* _Instructions to follow_
Retype every entry below without pictures.
((
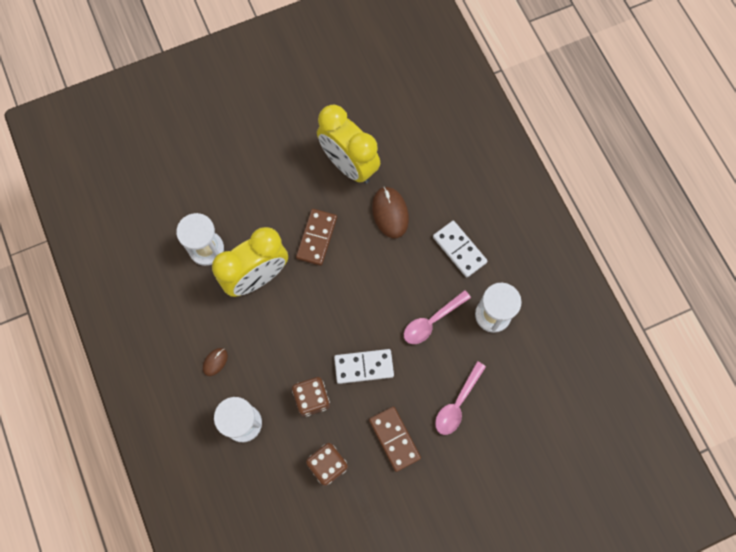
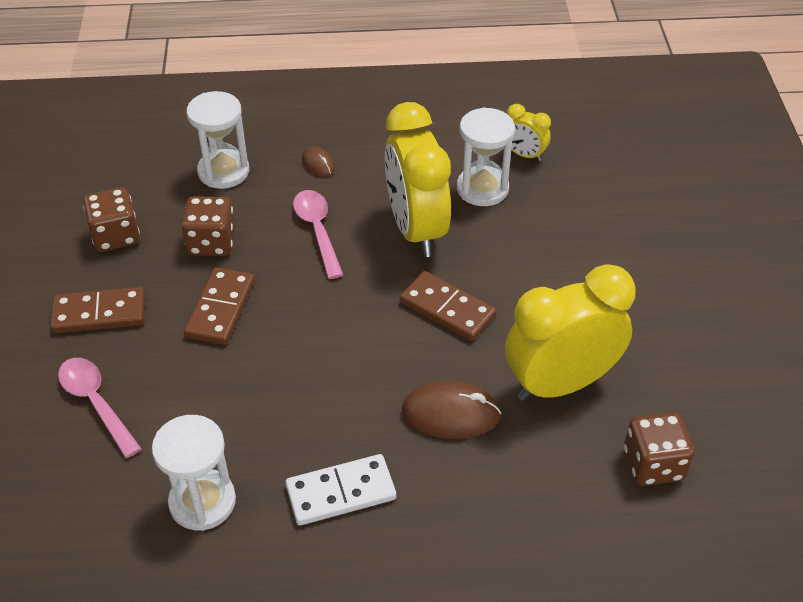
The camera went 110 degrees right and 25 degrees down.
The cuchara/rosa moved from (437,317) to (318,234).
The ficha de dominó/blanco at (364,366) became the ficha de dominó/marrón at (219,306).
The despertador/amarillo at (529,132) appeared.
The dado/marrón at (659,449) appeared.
))
* _Solution to the exercise_
The camera went 110 degrees right and 25 degrees down.
The cuchara/rosa moved from (437,317) to (318,234).
The ficha de dominó/blanco at (364,366) became the ficha de dominó/marrón at (219,306).
The despertador/amarillo at (529,132) appeared.
The dado/marrón at (659,449) appeared.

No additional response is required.